**TASK STATEMENT:** List every line in the listing below that contains the string "kern", matching case.

**DATA EXTRACT:**
-- Begin --

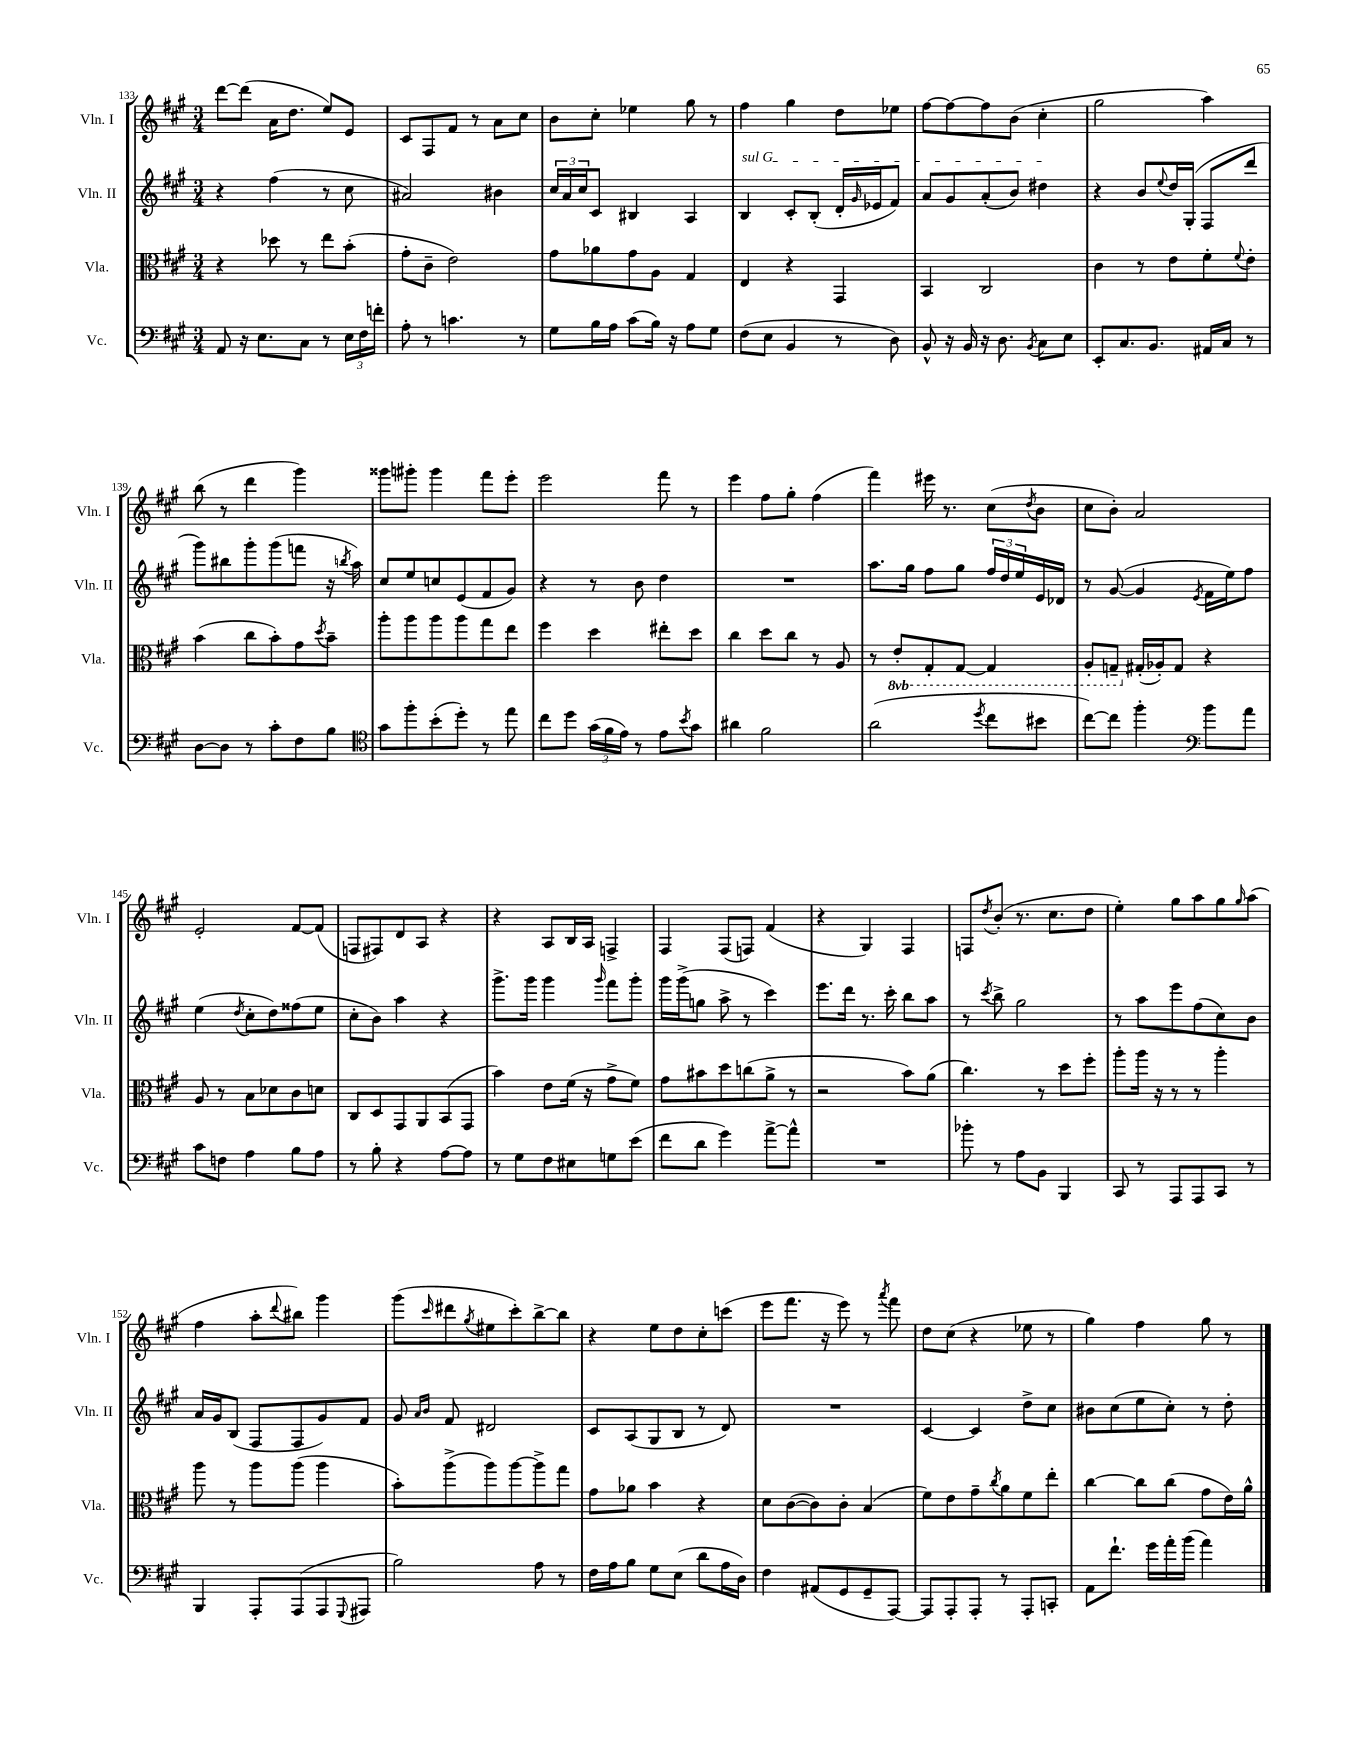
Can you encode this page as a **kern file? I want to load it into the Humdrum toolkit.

**kern	**kern	**kern	**kern
*part4	*part3	*part2	*part1
*staff4	*staff3	*staff2	*staff1
*I"Vc.	*I"Vla.	*I"Vln. II	*I"Vln. I
*I'Vc.	*I'Vla.	*I'Vln. II	*I'Vln. I
*clefF4	*clefC3	*clefG2	*clefG2
*k[f#c#g#]	*k[f#c#g#]	*k[f#c#g#]	*k[f#c#g#]
*M3/4	*M3/4	*M3/4	*M3/4
=133	=133	=133	=133
8AA/	4r	4r	[8ddd\L
16r	.	.	(8ddd\J]
8.E\L	.	.	.
.	8dd-X\	(4ff#\	16a\KL
.	.	.	8.dd\J
8C#\J	8r	.	.
8r	8ee\L	8r	8ee/L)
24E\LL	(8b'\J	8cc#\	8e/J
24F#\	.	.	.
24fn'\JJ	.	.	.
=134	=134	=134	=134
8A'\	8g#'\L	2a#X/)	8c#/L
8r	8c#~\J	.	8F#/
4.cn\	2e\)	.	8f#/J
.	.	.	8r
.	.	4b#X\	8a\L
8r	.	.	8cc#\J
=135	=135	=135	=135
8G#\L	8g#\L	24cc#/LL	8b\L
.	.	24a/	.
.	.	24cc#/J	.
16B\L	8a-X\	8c#/J	8cc#'\J
16A\JJ	.	.	.
(8c#\L	8g#\	4B#X/	4ee-X\
16B\Jk)	8A\J	.	.
16r	.	.	.
8A\L	4G#/	4A/	8gg#\
8G#\J	.	.	8r
=136	=136	=136	=136
!	!	!LO:TX:a:i:t=sul G	!
(8F#\L	4E/	4B/	4ff#\
8E\J	.	.	.
4BB/	4r	8c#'/L	4gg#\
.	.	(8B'/J	.
8r	4GG#/	16d'/LL	8dd\L
.	.	16qqg#/	.
.	.	16e-X/J	.
8D\)	.	8f#/J)	8ee-X\J
=137	=137	=137	=137
8BB^^/	4BB/	8a/L	[8ff#\L
16r	.	8g#/	8ff#\_
16BB/	.	.	.
16r	2C#/	(8a'/	8ff#\]
8.D\	.	.	.
.	.	8b/J)	(8b\J
8qBB/	.	.	.
8C#\L	.	4dd#X\	4cc#'\
8E\J	.	.	.
=138	=138	=138	=138
8EE'/L	4c#\	4r	2gg#\
8.C#/	.	.	.
.	8r	8b/L	.
8.BB/J	.	.	.
.	.	8qqee/	.
.	8e\L	16dd/L	.
.	.	(16G#'/JJ	.
16AA#X/LL	8f#'\	8F#/L	4aa\)
16C#/JJ	.	.	.
.	8qqf#/	.	.
8r	8e'\J	8ddd/J	.
!!LO:LB:g=z
=139	=139	=139	=139
[8D\L	(4b\	8ggg#\L)	(8bb\
8D\J]	.	8bb#X\	8r
8r	8cc#\L	8ggg#'\	4ddd\
8c#'\L	8b'\)	(8ggg#\	.
8F#\	8g#\	8fffn\J	4ggg#\)
.	8qdd/	.	.
8B\J	8b~\J	16r	.
.	.	8qbbn/	.
.	.	16aa\)	.
=140	=140	=140	=140
*clefC4	*	*	*
8g#\L	8aa'\L	8cc#/L	8ggg##X\L
8ff#'\	8aa\	8ee/	8ggg#X'\J
(8b'\	8aa\	8ccn/	4ggg#\
8dd'\J)	8aa\	(8e/	.
8r	8gg#\	8f#/	8fff#\L
8ee\	8ee\J	8g#/J)	8eee'\J
=141	=141	=141	=141
8cc#\L	4ff#\	4r	2eee\
8dd\J	.	.	.
(24g#\LL	4dd\	8r	.
24f#\	.	.	.
24e\JJ)	.	.	.
8r	.	8b\	.
8e\L	8ee#X'\L	4dd\	8fff#\
8qb/	.	.	.
8g#\J	8dd\J	.	8r
=142	=142	=142	=142
4a#X\	4cc#\	2.r	4eee\
2f#\	8dd\L	.	8ff#\L
.	8cc#\J	.	8gg#'\J
.	8r	.	(4ff#\
.	8A/	.	.
=143	=143	=143	=143
(2a\	8r	8.aa\L	4fff#\)
*	*8ba	*	*
.	8E'/L	.	.
.	.	16gg#\Jk	.
.	8GG#'/	8ff#\L	16eee#X\
.	.	.	8.r
.	[8GG#/J	8gg#\J	.
8qdd/	.	.	.
8cc#\L	4GG#/]	24ff#/LL	(8cc#\L
.	.	24dd/	.
.	.	24ee/	.
.	.	.	8qdd/
8b#X\J	.	16e/	8b\J
.	.	16d-X/JJ	.
=144	=144	=144	=144
[8cc#\L)	8AA'/L	8r	8cc#\L
8cc#\J]	8GGn~/J	([8g#/	8b'\J)
*	*X8ba	*	*
4ff#'\	(16G#X'/LL	4g#/]	2a/
.	16A-X'/J)	.	.
.	8G#/J	.	.
*clefF4	*	*	*
.	.	8qe/	.
8b\L	4r	16f#\LL	.
.	.	16ee\J)	.
8a\J	.	8ff#\J	.
!!LO:LB:g=z
=145	=145	=145	=145
8c#\L	8A/	(4ee\	2e'/
8Fn\J	8r	.	.
.	.	8qdd/	.
4A\	8B\L	8cc#'\L	.
.	8d-X\	8dd\)	.
8B\L	8c#\	(8ff##X\	[8f#/L
8A\J	8dn\J	8ee\J	(8f#/J]
=146	=146	=146	=146
8r	8C#/L	8cc#'\L	8Fn/L
8B'\	8D/	8b\J)	8F#X/)
4r	8GG#/	4aa\	8d/
.	8AA/	.	8A/J
[8A\L	(8BB/	4r	4r
8A\J]	8GG#/J	.	.
=147	=147	=147	=147
8r	4b\)	8.ggg#^\L	4r
8G#\L	.	.	.
.	.	16ggg#\Jk	.
8F#\	8e\L	4ggg#\	8A/L
8E#X\	(16f#\Jk	.	16B/L
.	16r	.	16A/JJ
.	.	16qqggg#/	.
8Gn\	8g#^\L	8fff#\L	4Fn^/
(8e\J	8f#\J)	8ggg#'\J	.
=148	=148	=148	=148
8f#\L	8g#\L	16ggg#\LL	4F#/
.	.	(16ggg#^\J	.
8d\J	8b#X\	8ggn\J	.
4g#\)	8dd\	8aa^\	(8F#/L
.	(8ccn\	8r	8Fn/J)
[8a^\L	8a^\J	4ccc#\)	(4f#/
8a^^\J]	8r	.	.
=149	=149	=149	=149
2.r	2r	8.eee\L	4r
.	.	16ddd\Jk	.
.	.	8.r	4G#/)
.	.	16ccc#'\	.
.	8b\L)	8bb\L	4F#/
.	(8a\J	8aa\J	.
=150	=150	=150	=150
8b-X'\	4.cc#\)	8r	8Fn/L
.	.	8qccc#/	8qdd/
8r	.	8bb^\	(8b'/J
8A\L	.	2gg#\	8.r
8BB\J	8r	.	.
.	.	.	8.cc#\L
4BBB/	8dd\L	.	.
.	8ff#'\J	.	8dd\J
=151	=151	=151	=151
8CC#/	8aa'\L	8r	4ee'\)
8r	16aa\Jk	8aa\L	.
.	16r	.	.
8AAA/L	8r	8eee\	8gg#\L
8AAA/	8r	(8ff#\	8aa\
8CC#/J	4aa'\	8cc#\)	8gg#\
.	.	.	16qqgg#/
8r	.	8b\J	(8aa\J
!!LO:LB:g=z
=152	=152	=152	=152
4BBB/	8aa\	16a/LL	4ff#\
.	.	16g#/J	.
.	8r	(8B/J	.
8AAA'/L	8aa\L	8F#/L	8aa'\L
.	.	.	8qqddd/
(8AAA/	(8aa\J	8F#/	8bb#X\J)
8AAA/	4aa\	8g#/)	4ggg#\
8qqGGG#/	.	.	.
8AAA#X/J	.	8f#/J	.
=153	=153	=153	=153
2B\)	8b'\L)	8g#/	(8ggg#\L
.	.	16qqa/LL	.
.	.	16qqb/JJ	16qqccc#/
.	(8aa^\	8f#/	8ddd#X\
.	.	.	8qgg#/
.	8aa\)	2d#X/	8ee#X\
.	[8aa\	.	8ccc#'\)
8A\	8aa^\]	.	[8bb^\
8r	8gg#\J	.	8bb\J]
=154	=154	=154	=154
16F#\LL	8g#\L	8c#/L	4r
16A\J	.	.	.
8B\J	8a-X\J	(8A/	.
8G#\L	4b\	8G#/	8ee\L
(8E\J	.	8B/J	8dd\
8d\L	4r	8r	8cc#'\
16A\L	.	8d/)	(8cccn\J
16D\JJ)	.	.	.
=155	=155	=155	=155
4F#\	8d\L	2.r	8eee\L
.	([8c#\	.	8.fff#\J
(8AA#X/L	8c#\])	.	.
.	.	.	16r
8GG#/	8c#'\J	.	8eee\)
8GG#~/	(4B/	.	8r
.	.	.	8qaaa/
[8AAA/J)	.	.	8fff#\
=156	=156	=156	=156
8AAA/L]	8f#\L)	[4c#/	8dd\L
8AAA'/	8e\	.	(8cc#\J
8AAA'/J	8g#~\	4c#/]	4r
.	8qcc#/	.	.
8r	8a\	.	.
8AAA'/L	8f#\	8dd^\L	8ee-X\
8CCn'/J	8ee'\J	8cc#\J	8r
=157	=157	=157	=157
8AA\L	[4cc#\	8b#X\L	4gg#\)
8.f#`\J	.	(8cc#\	.
.	8cc#\L]	8ee\	4ff#\
16g#\LL	.	.	.
16a'\	(8cc#\J	8cc#'\J)	.
(16b\JJ	.	.	.
4a\)	8g#\L	8r	8gg#\
.	16e\L)	8dd'\	8r
.	16a^^\JJ	.	.
==	==	==	==
*-	*-	*-	*-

-- End --

**SOLUTION:**
Can you encode this page as a **kern file? I want to load it into the Humdrum toolkit.
**kern	**kern	**kern	**kern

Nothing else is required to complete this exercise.